◆ **Extracted data**

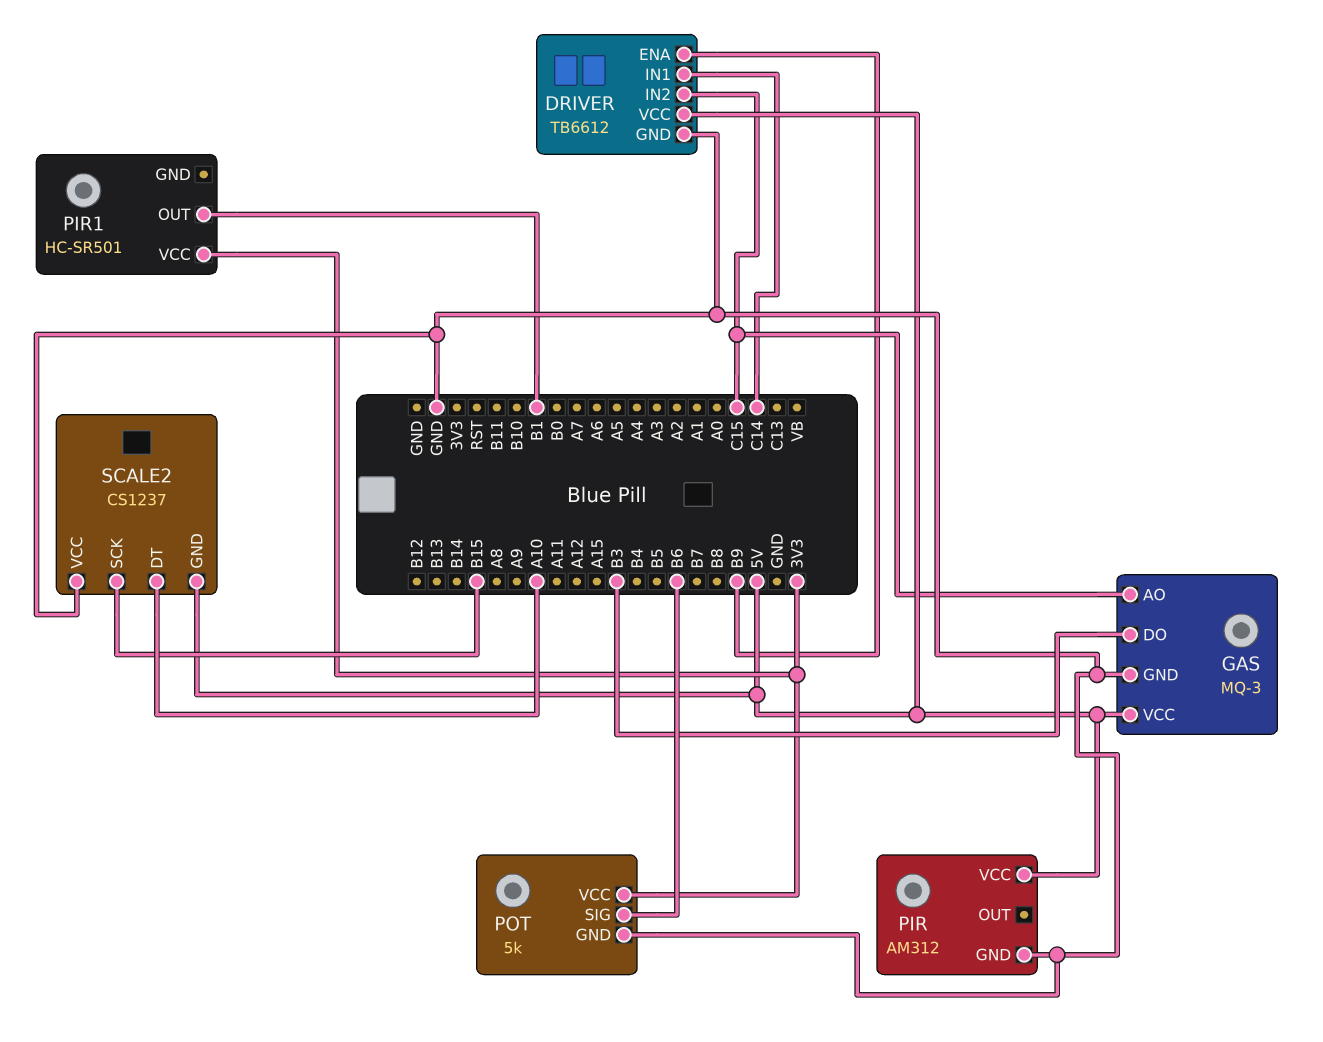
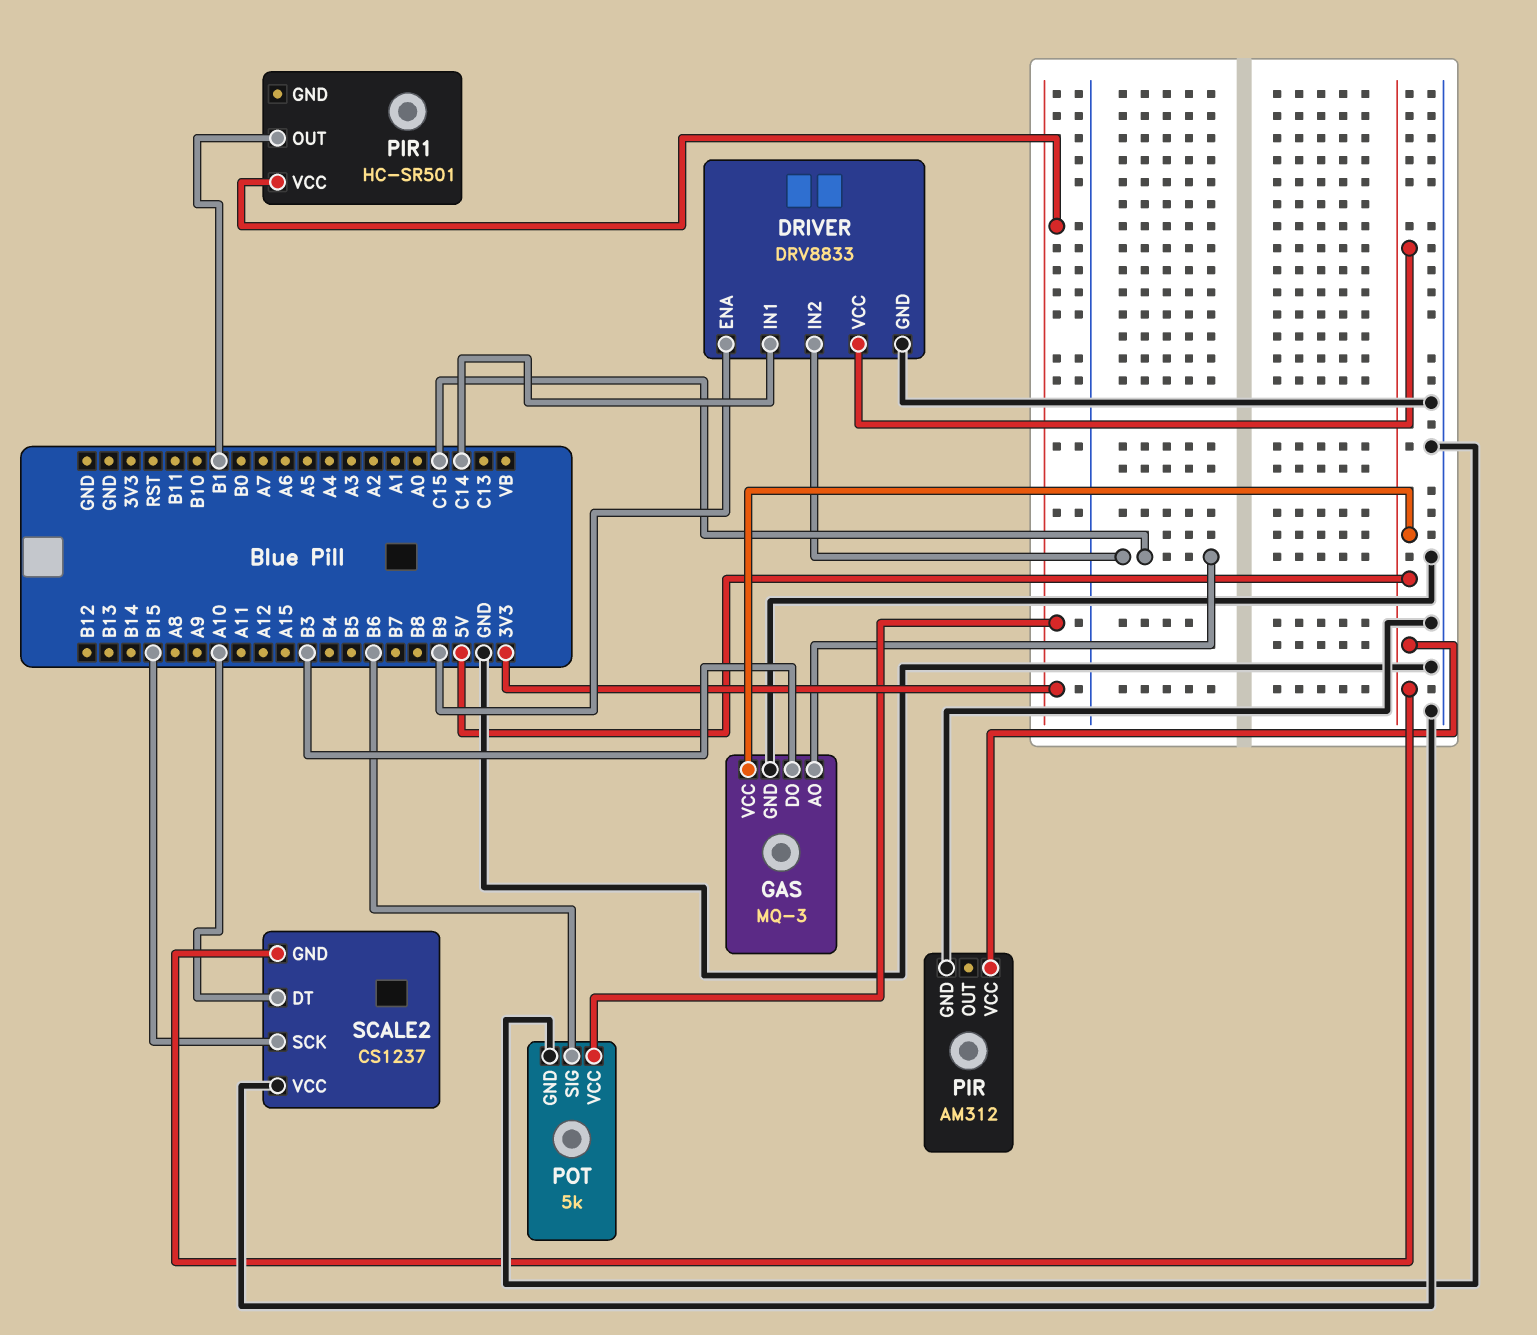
DRIVER: TB6612 -> DRV8833

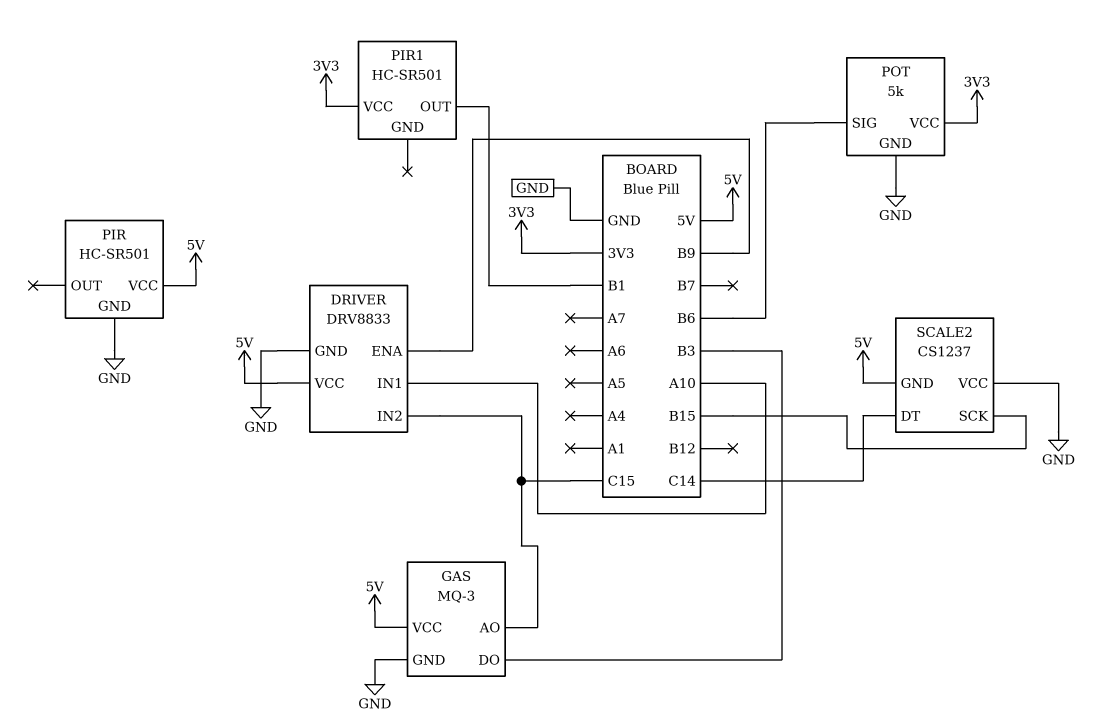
DRIVER pin IN1: C14 -> A10
PIR: AM312 -> HC-SR501
SCALE2 pin DT: A10 -> C14

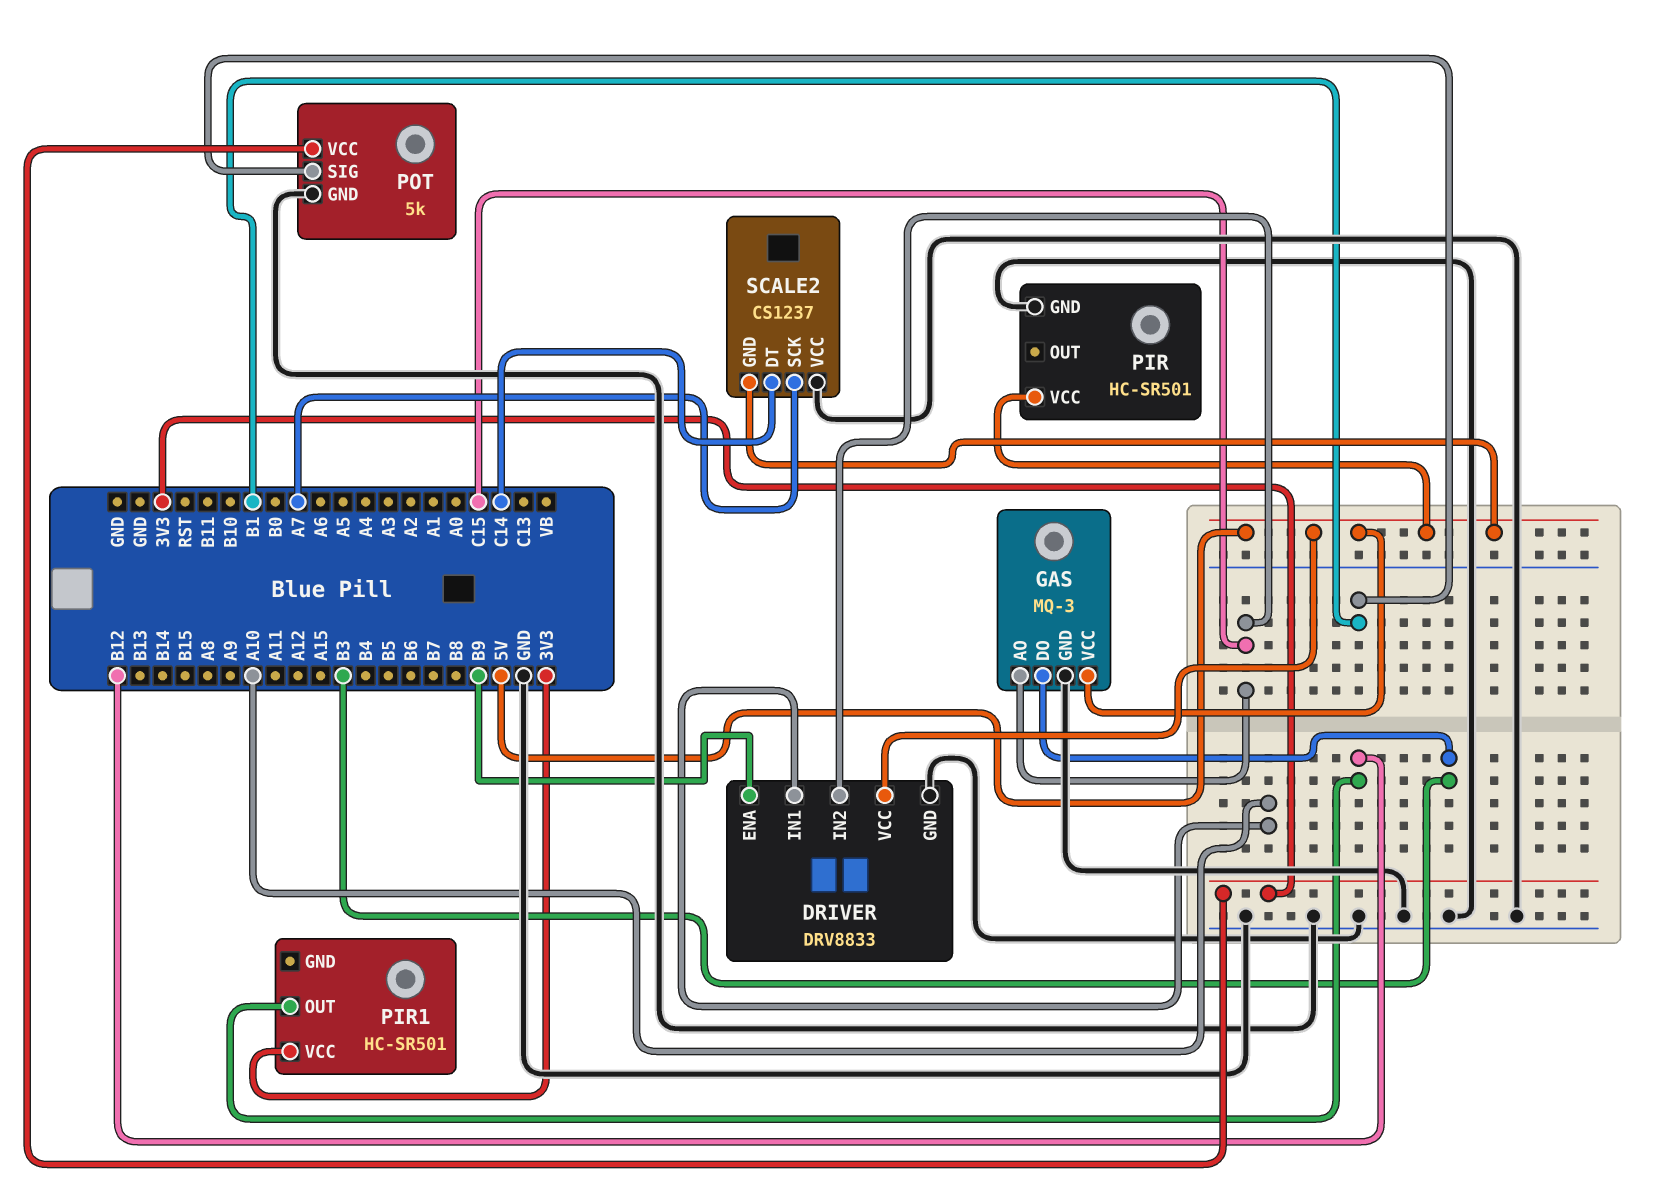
PIR1 pin OUT: B1 -> B12
POT pin SIG: B6 -> B1
SCALE2 pin SCK: B15 -> A7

◆ **Assigned task**
When you transcribe the lines above, keep every word exact but leave the pictures behind.

◆ **Task output**
DRIVER: TB6612 -> DRV8833

DRIVER pin IN1: C14 -> A10
PIR: AM312 -> HC-SR501
SCALE2 pin DT: A10 -> C14

PIR1 pin OUT: B1 -> B12
POT pin SIG: B6 -> B1
SCALE2 pin SCK: B15 -> A7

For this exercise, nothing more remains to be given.